SUPPLIED MATERIAL:
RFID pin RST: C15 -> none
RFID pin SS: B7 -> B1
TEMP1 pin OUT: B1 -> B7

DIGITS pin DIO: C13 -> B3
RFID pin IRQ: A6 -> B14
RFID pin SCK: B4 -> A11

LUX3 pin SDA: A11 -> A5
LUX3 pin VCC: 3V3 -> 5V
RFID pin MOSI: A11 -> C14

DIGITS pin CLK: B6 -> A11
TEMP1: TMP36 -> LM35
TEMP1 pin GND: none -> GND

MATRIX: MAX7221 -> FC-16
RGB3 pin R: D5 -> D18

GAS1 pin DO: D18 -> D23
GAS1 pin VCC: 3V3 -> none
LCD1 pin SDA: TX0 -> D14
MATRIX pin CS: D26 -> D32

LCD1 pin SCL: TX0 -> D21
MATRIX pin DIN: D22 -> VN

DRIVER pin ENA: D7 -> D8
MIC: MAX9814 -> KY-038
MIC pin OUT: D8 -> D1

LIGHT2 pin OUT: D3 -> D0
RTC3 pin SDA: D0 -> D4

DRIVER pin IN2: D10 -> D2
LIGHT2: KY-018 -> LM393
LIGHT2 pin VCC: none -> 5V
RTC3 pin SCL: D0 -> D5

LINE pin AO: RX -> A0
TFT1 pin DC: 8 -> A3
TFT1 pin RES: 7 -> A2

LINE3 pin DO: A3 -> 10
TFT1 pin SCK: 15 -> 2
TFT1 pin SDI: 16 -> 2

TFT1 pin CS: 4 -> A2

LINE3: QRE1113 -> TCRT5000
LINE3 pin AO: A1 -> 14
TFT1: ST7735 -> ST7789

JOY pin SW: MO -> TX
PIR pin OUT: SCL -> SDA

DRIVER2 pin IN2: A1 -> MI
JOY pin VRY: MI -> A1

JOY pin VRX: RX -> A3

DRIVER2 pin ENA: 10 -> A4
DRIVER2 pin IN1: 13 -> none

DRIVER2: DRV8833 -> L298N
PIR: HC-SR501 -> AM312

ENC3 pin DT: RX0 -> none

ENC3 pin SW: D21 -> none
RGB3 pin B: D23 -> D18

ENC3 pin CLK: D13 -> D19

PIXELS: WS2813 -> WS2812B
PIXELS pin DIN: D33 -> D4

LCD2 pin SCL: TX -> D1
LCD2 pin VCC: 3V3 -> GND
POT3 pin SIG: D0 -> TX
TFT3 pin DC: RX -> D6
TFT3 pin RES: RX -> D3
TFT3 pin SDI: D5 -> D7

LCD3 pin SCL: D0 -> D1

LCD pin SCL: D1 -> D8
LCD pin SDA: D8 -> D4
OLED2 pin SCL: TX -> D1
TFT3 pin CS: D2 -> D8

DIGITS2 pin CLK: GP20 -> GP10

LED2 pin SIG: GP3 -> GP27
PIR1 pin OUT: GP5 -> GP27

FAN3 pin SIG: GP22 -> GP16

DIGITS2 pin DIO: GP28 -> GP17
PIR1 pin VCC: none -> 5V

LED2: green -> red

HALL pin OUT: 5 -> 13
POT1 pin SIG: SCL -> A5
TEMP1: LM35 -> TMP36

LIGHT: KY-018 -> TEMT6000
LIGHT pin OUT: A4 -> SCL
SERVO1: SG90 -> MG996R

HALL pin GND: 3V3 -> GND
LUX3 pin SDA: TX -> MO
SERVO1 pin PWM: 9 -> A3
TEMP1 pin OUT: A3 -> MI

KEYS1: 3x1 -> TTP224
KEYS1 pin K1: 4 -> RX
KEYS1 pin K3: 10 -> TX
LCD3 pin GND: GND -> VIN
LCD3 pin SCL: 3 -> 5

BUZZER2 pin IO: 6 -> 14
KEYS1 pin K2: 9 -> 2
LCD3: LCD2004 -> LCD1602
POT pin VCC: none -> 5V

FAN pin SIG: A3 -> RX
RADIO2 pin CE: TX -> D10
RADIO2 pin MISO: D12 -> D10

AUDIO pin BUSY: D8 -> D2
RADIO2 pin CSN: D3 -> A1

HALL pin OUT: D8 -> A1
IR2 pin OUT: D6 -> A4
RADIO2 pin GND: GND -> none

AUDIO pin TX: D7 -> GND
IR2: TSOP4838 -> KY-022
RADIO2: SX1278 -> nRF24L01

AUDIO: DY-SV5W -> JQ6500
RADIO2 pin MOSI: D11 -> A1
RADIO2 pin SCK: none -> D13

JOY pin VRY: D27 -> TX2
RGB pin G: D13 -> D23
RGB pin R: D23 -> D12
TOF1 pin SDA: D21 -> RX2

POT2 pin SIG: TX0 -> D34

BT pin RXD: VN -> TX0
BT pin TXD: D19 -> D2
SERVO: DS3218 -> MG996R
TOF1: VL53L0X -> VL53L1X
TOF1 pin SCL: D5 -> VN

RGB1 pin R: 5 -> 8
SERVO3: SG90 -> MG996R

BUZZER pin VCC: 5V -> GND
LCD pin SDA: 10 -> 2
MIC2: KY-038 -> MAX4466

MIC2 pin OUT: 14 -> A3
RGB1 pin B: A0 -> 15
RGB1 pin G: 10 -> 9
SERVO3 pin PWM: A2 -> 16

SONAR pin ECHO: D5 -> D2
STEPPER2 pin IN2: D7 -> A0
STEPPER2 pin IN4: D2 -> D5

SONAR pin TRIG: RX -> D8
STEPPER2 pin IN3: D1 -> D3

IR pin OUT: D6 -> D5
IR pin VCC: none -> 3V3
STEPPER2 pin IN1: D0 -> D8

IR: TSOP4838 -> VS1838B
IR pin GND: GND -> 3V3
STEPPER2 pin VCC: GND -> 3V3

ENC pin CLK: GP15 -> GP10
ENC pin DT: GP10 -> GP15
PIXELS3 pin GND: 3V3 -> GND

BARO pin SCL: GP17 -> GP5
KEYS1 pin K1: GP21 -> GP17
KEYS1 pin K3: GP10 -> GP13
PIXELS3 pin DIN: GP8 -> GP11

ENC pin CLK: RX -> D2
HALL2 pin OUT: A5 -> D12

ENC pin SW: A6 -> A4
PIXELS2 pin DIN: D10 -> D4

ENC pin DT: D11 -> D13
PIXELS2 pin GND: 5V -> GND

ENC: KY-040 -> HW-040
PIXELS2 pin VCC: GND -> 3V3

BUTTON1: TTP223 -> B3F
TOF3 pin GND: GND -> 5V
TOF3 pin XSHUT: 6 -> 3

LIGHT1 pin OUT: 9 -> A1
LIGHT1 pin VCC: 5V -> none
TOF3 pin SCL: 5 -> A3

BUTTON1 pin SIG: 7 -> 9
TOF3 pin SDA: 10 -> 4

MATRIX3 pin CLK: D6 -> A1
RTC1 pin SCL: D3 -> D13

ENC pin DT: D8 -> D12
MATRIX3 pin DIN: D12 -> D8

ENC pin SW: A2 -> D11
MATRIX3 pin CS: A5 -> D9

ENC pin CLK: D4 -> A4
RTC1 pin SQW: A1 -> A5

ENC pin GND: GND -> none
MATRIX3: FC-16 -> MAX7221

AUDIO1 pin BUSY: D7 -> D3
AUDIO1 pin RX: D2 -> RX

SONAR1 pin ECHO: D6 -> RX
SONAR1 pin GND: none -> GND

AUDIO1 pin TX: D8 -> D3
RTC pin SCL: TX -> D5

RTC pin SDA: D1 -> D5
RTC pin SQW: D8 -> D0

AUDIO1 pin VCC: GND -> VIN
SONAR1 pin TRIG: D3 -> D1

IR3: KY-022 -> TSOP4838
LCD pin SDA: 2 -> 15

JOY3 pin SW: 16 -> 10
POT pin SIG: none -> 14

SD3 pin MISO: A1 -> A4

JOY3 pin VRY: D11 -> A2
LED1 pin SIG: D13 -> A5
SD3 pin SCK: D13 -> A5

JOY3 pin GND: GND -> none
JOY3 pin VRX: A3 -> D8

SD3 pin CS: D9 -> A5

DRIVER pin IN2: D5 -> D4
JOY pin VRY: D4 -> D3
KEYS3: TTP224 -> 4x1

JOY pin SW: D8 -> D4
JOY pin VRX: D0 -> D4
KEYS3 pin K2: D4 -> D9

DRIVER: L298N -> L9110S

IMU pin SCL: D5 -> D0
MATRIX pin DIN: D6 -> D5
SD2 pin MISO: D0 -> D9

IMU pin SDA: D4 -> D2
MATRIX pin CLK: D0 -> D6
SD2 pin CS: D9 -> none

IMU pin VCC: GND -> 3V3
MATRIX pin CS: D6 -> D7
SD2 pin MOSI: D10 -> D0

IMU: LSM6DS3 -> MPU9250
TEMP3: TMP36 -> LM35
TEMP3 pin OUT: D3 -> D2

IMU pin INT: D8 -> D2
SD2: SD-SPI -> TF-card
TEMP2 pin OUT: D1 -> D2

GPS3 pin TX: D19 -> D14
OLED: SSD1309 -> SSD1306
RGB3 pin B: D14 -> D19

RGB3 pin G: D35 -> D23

TRY IT:
Copying word for word, give each line of the data above from the first one through the line containing "LCD1 pin SDA: TX0 -> D14", and nothing else.

OUTPUT OF THE EXERCISE:
RFID pin RST: C15 -> none
RFID pin SS: B7 -> B1
TEMP1 pin OUT: B1 -> B7

DIGITS pin DIO: C13 -> B3
RFID pin IRQ: A6 -> B14
RFID pin SCK: B4 -> A11

LUX3 pin SDA: A11 -> A5
LUX3 pin VCC: 3V3 -> 5V
RFID pin MOSI: A11 -> C14

DIGITS pin CLK: B6 -> A11
TEMP1: TMP36 -> LM35
TEMP1 pin GND: none -> GND

MATRIX: MAX7221 -> FC-16
RGB3 pin R: D5 -> D18

GAS1 pin DO: D18 -> D23
GAS1 pin VCC: 3V3 -> none
LCD1 pin SDA: TX0 -> D14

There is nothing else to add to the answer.